--- Given problem ---
Please rewrite the lines in the material below, swapping "green rectangle" for "orange rectangle" and keeping everything else the same. Leave the pictures out of your answer.

## BEGIN Material provided

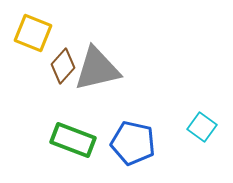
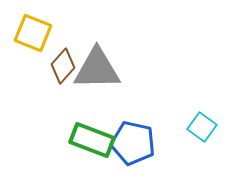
gray triangle: rotated 12 degrees clockwise
green rectangle: moved 19 px right
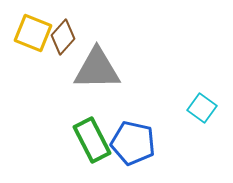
brown diamond: moved 29 px up
cyan square: moved 19 px up
green rectangle: rotated 42 degrees clockwise
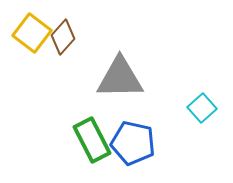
yellow square: moved 1 px left; rotated 15 degrees clockwise
gray triangle: moved 23 px right, 9 px down
cyan square: rotated 12 degrees clockwise
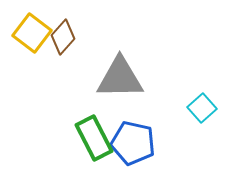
green rectangle: moved 2 px right, 2 px up
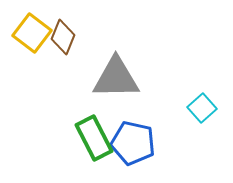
brown diamond: rotated 20 degrees counterclockwise
gray triangle: moved 4 px left
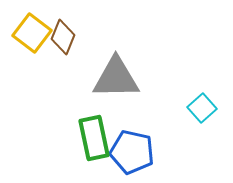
green rectangle: rotated 15 degrees clockwise
blue pentagon: moved 1 px left, 9 px down
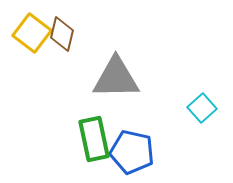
brown diamond: moved 1 px left, 3 px up; rotated 8 degrees counterclockwise
green rectangle: moved 1 px down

## END Material provided

--- Task solution ---
gray triangle: rotated 12 degrees clockwise
orange rectangle: moved 19 px right
brown diamond: moved 29 px up
cyan square: moved 19 px up
orange rectangle: rotated 42 degrees clockwise
yellow square: moved 1 px left; rotated 15 degrees clockwise
gray triangle: moved 23 px right, 9 px down
cyan square: rotated 12 degrees clockwise
orange rectangle: moved 2 px right, 2 px up
brown diamond: rotated 20 degrees counterclockwise
gray triangle: moved 4 px left
orange rectangle: rotated 15 degrees clockwise
blue pentagon: moved 1 px left, 9 px down
brown diamond: moved 1 px left, 3 px up; rotated 8 degrees counterclockwise
orange rectangle: moved 1 px down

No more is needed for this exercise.